Items from a data source
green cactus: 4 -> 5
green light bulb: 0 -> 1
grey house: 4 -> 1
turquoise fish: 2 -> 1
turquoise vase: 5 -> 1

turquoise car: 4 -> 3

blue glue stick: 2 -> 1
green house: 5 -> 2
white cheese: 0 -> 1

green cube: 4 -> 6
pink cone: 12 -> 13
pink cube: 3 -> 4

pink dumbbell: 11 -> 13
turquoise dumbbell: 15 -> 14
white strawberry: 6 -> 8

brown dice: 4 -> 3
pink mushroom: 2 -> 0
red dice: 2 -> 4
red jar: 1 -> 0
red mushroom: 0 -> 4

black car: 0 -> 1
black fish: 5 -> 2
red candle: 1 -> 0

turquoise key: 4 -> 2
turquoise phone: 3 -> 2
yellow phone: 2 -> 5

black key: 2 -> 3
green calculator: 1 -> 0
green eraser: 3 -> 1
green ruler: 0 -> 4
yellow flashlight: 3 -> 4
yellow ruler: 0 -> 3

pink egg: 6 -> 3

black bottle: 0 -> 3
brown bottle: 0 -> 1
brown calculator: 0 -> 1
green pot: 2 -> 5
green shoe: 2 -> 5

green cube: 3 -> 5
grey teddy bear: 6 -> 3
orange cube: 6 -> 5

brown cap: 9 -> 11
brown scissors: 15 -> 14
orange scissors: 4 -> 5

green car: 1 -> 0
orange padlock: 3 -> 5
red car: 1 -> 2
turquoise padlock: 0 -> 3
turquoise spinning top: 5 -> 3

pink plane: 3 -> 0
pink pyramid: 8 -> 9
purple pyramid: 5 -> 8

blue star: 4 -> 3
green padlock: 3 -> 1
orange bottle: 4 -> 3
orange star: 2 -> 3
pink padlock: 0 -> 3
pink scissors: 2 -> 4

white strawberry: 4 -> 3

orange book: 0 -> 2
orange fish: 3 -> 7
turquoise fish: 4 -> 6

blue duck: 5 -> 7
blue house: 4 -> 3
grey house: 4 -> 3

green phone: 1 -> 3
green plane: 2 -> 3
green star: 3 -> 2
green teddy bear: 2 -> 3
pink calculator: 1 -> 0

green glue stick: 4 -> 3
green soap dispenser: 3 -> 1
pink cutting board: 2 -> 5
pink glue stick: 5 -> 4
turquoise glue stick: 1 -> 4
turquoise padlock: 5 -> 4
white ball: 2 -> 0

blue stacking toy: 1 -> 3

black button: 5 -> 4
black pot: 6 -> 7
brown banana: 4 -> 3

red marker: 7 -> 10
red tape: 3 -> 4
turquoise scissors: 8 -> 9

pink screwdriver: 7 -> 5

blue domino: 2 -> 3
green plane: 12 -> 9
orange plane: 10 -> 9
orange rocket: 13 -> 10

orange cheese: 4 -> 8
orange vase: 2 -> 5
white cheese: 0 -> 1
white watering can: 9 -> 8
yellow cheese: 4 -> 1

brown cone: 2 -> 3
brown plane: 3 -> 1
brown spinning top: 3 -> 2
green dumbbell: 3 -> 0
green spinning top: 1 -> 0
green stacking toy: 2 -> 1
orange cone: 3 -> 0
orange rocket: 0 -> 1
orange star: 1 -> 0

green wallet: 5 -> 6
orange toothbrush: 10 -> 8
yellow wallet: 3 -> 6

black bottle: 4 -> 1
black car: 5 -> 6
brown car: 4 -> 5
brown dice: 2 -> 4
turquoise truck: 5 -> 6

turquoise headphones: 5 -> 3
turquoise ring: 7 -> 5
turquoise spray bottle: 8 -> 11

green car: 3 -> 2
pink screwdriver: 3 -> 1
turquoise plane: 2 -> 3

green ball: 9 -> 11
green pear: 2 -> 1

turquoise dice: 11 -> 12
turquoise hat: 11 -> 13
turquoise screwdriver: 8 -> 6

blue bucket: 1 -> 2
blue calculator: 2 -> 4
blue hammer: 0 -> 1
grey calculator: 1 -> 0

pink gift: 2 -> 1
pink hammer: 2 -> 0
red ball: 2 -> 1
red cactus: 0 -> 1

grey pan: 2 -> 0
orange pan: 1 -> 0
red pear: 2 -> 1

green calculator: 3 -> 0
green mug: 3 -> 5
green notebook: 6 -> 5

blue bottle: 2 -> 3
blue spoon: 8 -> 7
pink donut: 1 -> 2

▶ _Problem_
Print every line you see above, exactly as written.

▶ _Answer to this problem_
green cactus: 4 -> 5
green light bulb: 0 -> 1
grey house: 4 -> 1
turquoise fish: 2 -> 1
turquoise vase: 5 -> 1

turquoise car: 4 -> 3

blue glue stick: 2 -> 1
green house: 5 -> 2
white cheese: 0 -> 1

green cube: 4 -> 6
pink cone: 12 -> 13
pink cube: 3 -> 4

pink dumbbell: 11 -> 13
turquoise dumbbell: 15 -> 14
white strawberry: 6 -> 8

brown dice: 4 -> 3
pink mushroom: 2 -> 0
red dice: 2 -> 4
red jar: 1 -> 0
red mushroom: 0 -> 4

black car: 0 -> 1
black fish: 5 -> 2
red candle: 1 -> 0

turquoise key: 4 -> 2
turquoise phone: 3 -> 2
yellow phone: 2 -> 5

black key: 2 -> 3
green calculator: 1 -> 0
green eraser: 3 -> 1
green ruler: 0 -> 4
yellow flashlight: 3 -> 4
yellow ruler: 0 -> 3

pink egg: 6 -> 3

black bottle: 0 -> 3
brown bottle: 0 -> 1
brown calculator: 0 -> 1
green pot: 2 -> 5
green shoe: 2 -> 5

green cube: 3 -> 5
grey teddy bear: 6 -> 3
orange cube: 6 -> 5

brown cap: 9 -> 11
brown scissors: 15 -> 14
orange scissors: 4 -> 5

green car: 1 -> 0
orange padlock: 3 -> 5
red car: 1 -> 2
turquoise padlock: 0 -> 3
turquoise spinning top: 5 -> 3

pink plane: 3 -> 0
pink pyramid: 8 -> 9
purple pyramid: 5 -> 8

blue star: 4 -> 3
green padlock: 3 -> 1
orange bottle: 4 -> 3
orange star: 2 -> 3
pink padlock: 0 -> 3
pink scissors: 2 -> 4

white strawberry: 4 -> 3

orange book: 0 -> 2
orange fish: 3 -> 7
turquoise fish: 4 -> 6

blue duck: 5 -> 7
blue house: 4 -> 3
grey house: 4 -> 3

green phone: 1 -> 3
green plane: 2 -> 3
green star: 3 -> 2
green teddy bear: 2 -> 3
pink calculator: 1 -> 0

green glue stick: 4 -> 3
green soap dispenser: 3 -> 1
pink cutting board: 2 -> 5
pink glue stick: 5 -> 4
turquoise glue stick: 1 -> 4
turquoise padlock: 5 -> 4
white ball: 2 -> 0

blue stacking toy: 1 -> 3

black button: 5 -> 4
black pot: 6 -> 7
brown banana: 4 -> 3

red marker: 7 -> 10
red tape: 3 -> 4
turquoise scissors: 8 -> 9

pink screwdriver: 7 -> 5

blue domino: 2 -> 3
green plane: 12 -> 9
orange plane: 10 -> 9
orange rocket: 13 -> 10

orange cheese: 4 -> 8
orange vase: 2 -> 5
white cheese: 0 -> 1
white watering can: 9 -> 8
yellow cheese: 4 -> 1

brown cone: 2 -> 3
brown plane: 3 -> 1
brown spinning top: 3 -> 2
green dumbbell: 3 -> 0
green spinning top: 1 -> 0
green stacking toy: 2 -> 1
orange cone: 3 -> 0
orange rocket: 0 -> 1
orange star: 1 -> 0

green wallet: 5 -> 6
orange toothbrush: 10 -> 8
yellow wallet: 3 -> 6

black bottle: 4 -> 1
black car: 5 -> 6
brown car: 4 -> 5
brown dice: 2 -> 4
turquoise truck: 5 -> 6

turquoise headphones: 5 -> 3
turquoise ring: 7 -> 5
turquoise spray bottle: 8 -> 11

green car: 3 -> 2
pink screwdriver: 3 -> 1
turquoise plane: 2 -> 3

green ball: 9 -> 11
green pear: 2 -> 1

turquoise dice: 11 -> 12
turquoise hat: 11 -> 13
turquoise screwdriver: 8 -> 6

blue bucket: 1 -> 2
blue calculator: 2 -> 4
blue hammer: 0 -> 1
grey calculator: 1 -> 0

pink gift: 2 -> 1
pink hammer: 2 -> 0
red ball: 2 -> 1
red cactus: 0 -> 1

grey pan: 2 -> 0
orange pan: 1 -> 0
red pear: 2 -> 1

green calculator: 3 -> 0
green mug: 3 -> 5
green notebook: 6 -> 5

blue bottle: 2 -> 3
blue spoon: 8 -> 7
pink donut: 1 -> 2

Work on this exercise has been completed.